══ EXERCISE DATA ══

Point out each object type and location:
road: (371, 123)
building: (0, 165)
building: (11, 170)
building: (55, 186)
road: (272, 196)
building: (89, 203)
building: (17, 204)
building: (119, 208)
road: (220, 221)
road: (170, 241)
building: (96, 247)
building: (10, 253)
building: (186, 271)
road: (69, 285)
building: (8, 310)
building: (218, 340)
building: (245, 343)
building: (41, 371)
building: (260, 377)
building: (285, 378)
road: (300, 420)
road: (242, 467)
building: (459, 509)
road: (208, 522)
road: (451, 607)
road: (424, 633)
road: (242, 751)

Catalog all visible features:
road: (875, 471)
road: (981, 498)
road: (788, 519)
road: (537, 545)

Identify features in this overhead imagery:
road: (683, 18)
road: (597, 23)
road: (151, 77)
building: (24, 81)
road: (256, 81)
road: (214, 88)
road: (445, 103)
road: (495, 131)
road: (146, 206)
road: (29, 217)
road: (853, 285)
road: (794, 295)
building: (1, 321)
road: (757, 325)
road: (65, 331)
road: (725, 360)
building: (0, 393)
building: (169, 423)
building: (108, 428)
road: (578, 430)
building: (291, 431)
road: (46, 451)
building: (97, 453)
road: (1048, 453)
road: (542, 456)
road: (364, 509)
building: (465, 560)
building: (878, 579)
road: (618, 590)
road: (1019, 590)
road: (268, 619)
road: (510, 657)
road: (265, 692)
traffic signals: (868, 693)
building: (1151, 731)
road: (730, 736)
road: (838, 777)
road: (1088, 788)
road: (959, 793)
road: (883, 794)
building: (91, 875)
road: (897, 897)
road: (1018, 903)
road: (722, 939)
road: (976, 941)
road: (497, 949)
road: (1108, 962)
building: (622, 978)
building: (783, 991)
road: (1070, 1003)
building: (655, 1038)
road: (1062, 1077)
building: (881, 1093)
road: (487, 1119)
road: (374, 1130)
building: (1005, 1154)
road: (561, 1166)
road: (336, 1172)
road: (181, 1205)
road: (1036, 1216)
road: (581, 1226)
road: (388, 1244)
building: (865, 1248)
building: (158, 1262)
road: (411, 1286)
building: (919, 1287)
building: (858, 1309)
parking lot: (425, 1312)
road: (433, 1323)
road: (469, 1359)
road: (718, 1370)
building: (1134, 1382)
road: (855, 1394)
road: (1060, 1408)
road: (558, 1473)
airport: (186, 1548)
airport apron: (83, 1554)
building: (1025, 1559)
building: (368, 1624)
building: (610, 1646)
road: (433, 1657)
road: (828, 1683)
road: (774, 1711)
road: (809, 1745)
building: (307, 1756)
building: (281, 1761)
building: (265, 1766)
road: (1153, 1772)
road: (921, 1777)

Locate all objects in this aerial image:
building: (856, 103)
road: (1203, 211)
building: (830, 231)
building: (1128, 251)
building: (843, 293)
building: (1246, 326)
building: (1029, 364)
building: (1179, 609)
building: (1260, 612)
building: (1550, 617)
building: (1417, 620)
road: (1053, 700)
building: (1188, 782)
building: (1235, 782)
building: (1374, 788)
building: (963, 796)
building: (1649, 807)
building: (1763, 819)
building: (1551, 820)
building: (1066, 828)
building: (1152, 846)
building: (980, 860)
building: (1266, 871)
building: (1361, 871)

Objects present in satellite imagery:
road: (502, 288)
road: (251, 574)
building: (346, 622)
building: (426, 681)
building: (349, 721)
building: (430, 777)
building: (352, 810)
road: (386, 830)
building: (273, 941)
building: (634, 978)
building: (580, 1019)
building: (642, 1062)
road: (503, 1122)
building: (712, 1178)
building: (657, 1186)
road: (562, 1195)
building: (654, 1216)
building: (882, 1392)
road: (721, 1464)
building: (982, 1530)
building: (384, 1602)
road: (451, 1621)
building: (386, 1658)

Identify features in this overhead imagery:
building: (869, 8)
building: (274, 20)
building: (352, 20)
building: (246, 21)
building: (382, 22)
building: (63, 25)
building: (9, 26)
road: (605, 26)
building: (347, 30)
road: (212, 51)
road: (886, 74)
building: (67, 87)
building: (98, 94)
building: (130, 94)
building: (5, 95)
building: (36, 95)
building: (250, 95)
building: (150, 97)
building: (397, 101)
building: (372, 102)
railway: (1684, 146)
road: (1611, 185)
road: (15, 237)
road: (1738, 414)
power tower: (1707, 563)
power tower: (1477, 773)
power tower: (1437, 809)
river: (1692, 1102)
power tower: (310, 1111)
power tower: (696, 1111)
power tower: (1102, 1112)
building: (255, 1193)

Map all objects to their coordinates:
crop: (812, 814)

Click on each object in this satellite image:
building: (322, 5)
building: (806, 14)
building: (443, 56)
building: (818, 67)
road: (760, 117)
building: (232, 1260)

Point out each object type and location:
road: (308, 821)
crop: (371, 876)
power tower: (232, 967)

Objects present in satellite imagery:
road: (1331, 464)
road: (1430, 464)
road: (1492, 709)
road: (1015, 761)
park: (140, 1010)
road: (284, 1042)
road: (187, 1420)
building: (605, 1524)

═══

WORK REQUIRED ::
Repeat the material word for word, leaving out no line.

RESULT OF THIS TASK ::
Point out each object type and location:
road: (371, 123)
building: (0, 165)
building: (11, 170)
building: (55, 186)
road: (272, 196)
building: (89, 203)
building: (17, 204)
building: (119, 208)
road: (220, 221)
road: (170, 241)
building: (96, 247)
building: (10, 253)
building: (186, 271)
road: (69, 285)
building: (8, 310)
building: (218, 340)
building: (245, 343)
building: (41, 371)
building: (260, 377)
building: (285, 378)
road: (300, 420)
road: (242, 467)
building: (459, 509)
road: (208, 522)
road: (451, 607)
road: (424, 633)
road: (242, 751)

Catalog all visible features:
road: (875, 471)
road: (981, 498)
road: (788, 519)
road: (537, 545)

Identify features in this overhead imagery:
road: (683, 18)
road: (597, 23)
road: (151, 77)
building: (24, 81)
road: (256, 81)
road: (214, 88)
road: (445, 103)
road: (495, 131)
road: (146, 206)
road: (29, 217)
road: (853, 285)
road: (794, 295)
building: (1, 321)
road: (757, 325)
road: (65, 331)
road: (725, 360)
building: (0, 393)
building: (169, 423)
building: (108, 428)
road: (578, 430)
building: (291, 431)
road: (46, 451)
building: (97, 453)
road: (1048, 453)
road: (542, 456)
road: (364, 509)
building: (465, 560)
building: (878, 579)
road: (618, 590)
road: (1019, 590)
road: (268, 619)
road: (510, 657)
road: (265, 692)
traffic signals: (868, 693)
building: (1151, 731)
road: (730, 736)
road: (838, 777)
road: (1088, 788)
road: (959, 793)
road: (883, 794)
building: (91, 875)
road: (897, 897)
road: (1018, 903)
road: (722, 939)
road: (976, 941)
road: (497, 949)
road: (1108, 962)
building: (622, 978)
building: (783, 991)
road: (1070, 1003)
building: (655, 1038)
road: (1062, 1077)
building: (881, 1093)
road: (487, 1119)
road: (374, 1130)
building: (1005, 1154)
road: (561, 1166)
road: (336, 1172)
road: (181, 1205)
road: (1036, 1216)
road: (581, 1226)
road: (388, 1244)
building: (865, 1248)
building: (158, 1262)
road: (411, 1286)
building: (919, 1287)
building: (858, 1309)
parking lot: (425, 1312)
road: (433, 1323)
road: (469, 1359)
road: (718, 1370)
building: (1134, 1382)
road: (855, 1394)
road: (1060, 1408)
road: (558, 1473)
airport: (186, 1548)
airport apron: (83, 1554)
building: (1025, 1559)
building: (368, 1624)
building: (610, 1646)
road: (433, 1657)
road: (828, 1683)
road: (774, 1711)
road: (809, 1745)
building: (307, 1756)
building: (281, 1761)
building: (265, 1766)
road: (1153, 1772)
road: (921, 1777)

Locate all objects in this aerial image:
building: (856, 103)
road: (1203, 211)
building: (830, 231)
building: (1128, 251)
building: (843, 293)
building: (1246, 326)
building: (1029, 364)
building: (1179, 609)
building: (1260, 612)
building: (1550, 617)
building: (1417, 620)
road: (1053, 700)
building: (1188, 782)
building: (1235, 782)
building: (1374, 788)
building: (963, 796)
building: (1649, 807)
building: (1763, 819)
building: (1551, 820)
building: (1066, 828)
building: (1152, 846)
building: (980, 860)
building: (1266, 871)
building: (1361, 871)

Objects present in satellite imagery:
road: (502, 288)
road: (251, 574)
building: (346, 622)
building: (426, 681)
building: (349, 721)
building: (430, 777)
building: (352, 810)
road: (386, 830)
building: (273, 941)
building: (634, 978)
building: (580, 1019)
building: (642, 1062)
road: (503, 1122)
building: (712, 1178)
building: (657, 1186)
road: (562, 1195)
building: (654, 1216)
building: (882, 1392)
road: (721, 1464)
building: (982, 1530)
building: (384, 1602)
road: (451, 1621)
building: (386, 1658)

Identify features in this overhead imagery:
building: (869, 8)
building: (274, 20)
building: (352, 20)
building: (246, 21)
building: (382, 22)
building: (63, 25)
building: (9, 26)
road: (605, 26)
building: (347, 30)
road: (212, 51)
road: (886, 74)
building: (67, 87)
building: (98, 94)
building: (130, 94)
building: (5, 95)
building: (36, 95)
building: (250, 95)
building: (150, 97)
building: (397, 101)
building: (372, 102)
railway: (1684, 146)
road: (1611, 185)
road: (15, 237)
road: (1738, 414)
power tower: (1707, 563)
power tower: (1477, 773)
power tower: (1437, 809)
river: (1692, 1102)
power tower: (310, 1111)
power tower: (696, 1111)
power tower: (1102, 1112)
building: (255, 1193)

Map all objects to their coordinates:
crop: (812, 814)

Click on each object in this satellite image:
building: (322, 5)
building: (806, 14)
building: (443, 56)
building: (818, 67)
road: (760, 117)
building: (232, 1260)

Point out each object type and location:
road: (308, 821)
crop: (371, 876)
power tower: (232, 967)

Objects present in satellite imagery:
road: (1331, 464)
road: (1430, 464)
road: (1492, 709)
road: (1015, 761)
park: (140, 1010)
road: (284, 1042)
road: (187, 1420)
building: (605, 1524)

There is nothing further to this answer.